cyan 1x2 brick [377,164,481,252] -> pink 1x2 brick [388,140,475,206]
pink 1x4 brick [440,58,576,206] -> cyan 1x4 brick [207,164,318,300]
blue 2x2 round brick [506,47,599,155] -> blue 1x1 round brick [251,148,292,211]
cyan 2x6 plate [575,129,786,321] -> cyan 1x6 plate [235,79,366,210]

==

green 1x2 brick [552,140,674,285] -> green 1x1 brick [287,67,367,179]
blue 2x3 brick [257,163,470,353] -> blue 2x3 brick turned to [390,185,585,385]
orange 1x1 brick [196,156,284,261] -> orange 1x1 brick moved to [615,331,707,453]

==

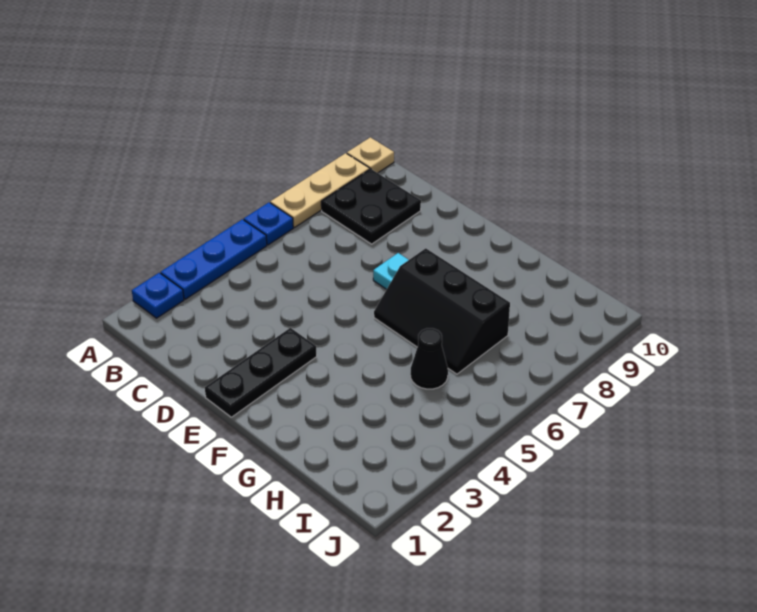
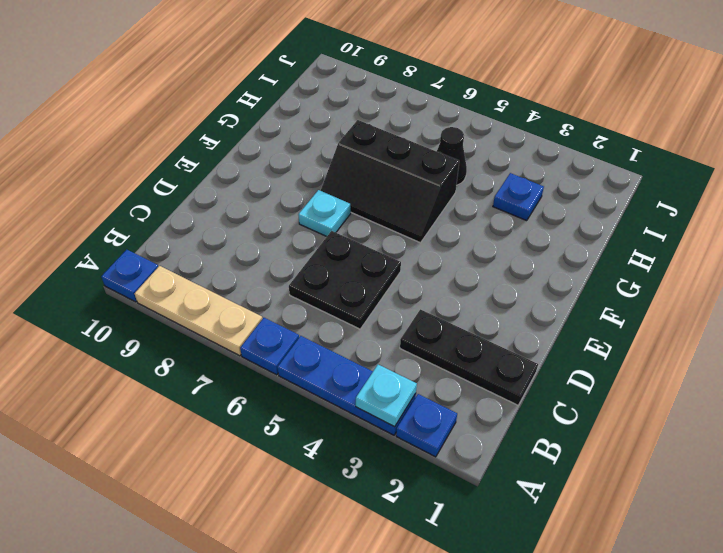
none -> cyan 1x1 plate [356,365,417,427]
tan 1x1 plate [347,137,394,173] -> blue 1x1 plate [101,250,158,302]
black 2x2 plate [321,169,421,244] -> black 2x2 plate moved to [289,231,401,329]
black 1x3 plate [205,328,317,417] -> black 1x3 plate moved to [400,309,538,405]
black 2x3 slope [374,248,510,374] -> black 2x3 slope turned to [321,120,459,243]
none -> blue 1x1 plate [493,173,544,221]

__Problem statement__.
Go through the records and show every line with the string "blue" in it.

__Result of the exercise__.
blue 2x2 round brick [506,47,599,155] -> blue 1x1 round brick [251,148,292,211]
blue 2x3 brick [257,163,470,353] -> blue 2x3 brick turned to [390,185,585,385]
tan 1x1 plate [347,137,394,173] -> blue 1x1 plate [101,250,158,302]
none -> blue 1x1 plate [493,173,544,221]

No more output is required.